Data extract:
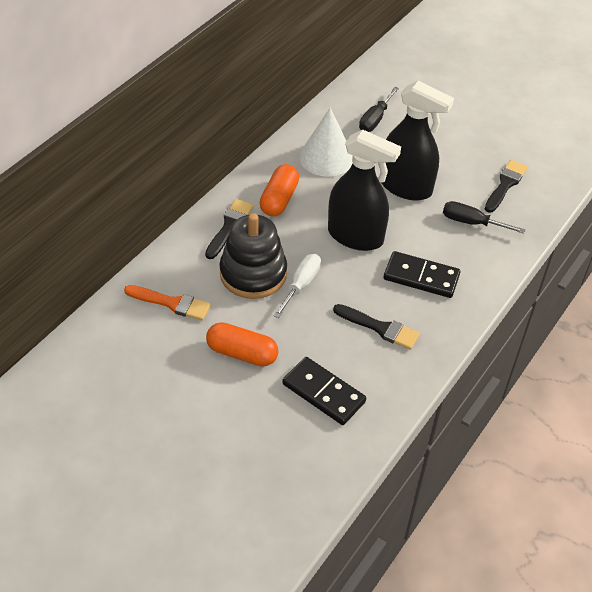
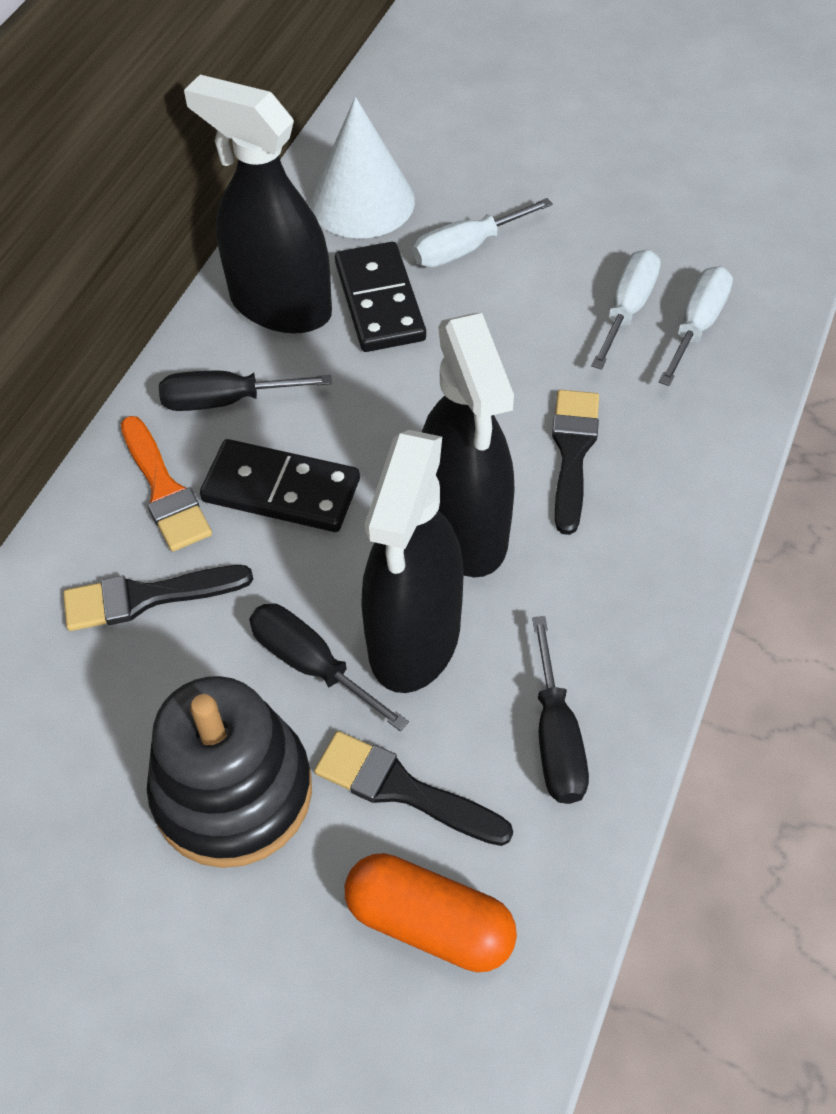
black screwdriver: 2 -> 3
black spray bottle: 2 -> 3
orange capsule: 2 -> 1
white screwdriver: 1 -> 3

Exercise directions: Where does the string "screwdriver" occur in the listing above? Return every line that contains it.

Exercise response:
black screwdriver: 2 -> 3
white screwdriver: 1 -> 3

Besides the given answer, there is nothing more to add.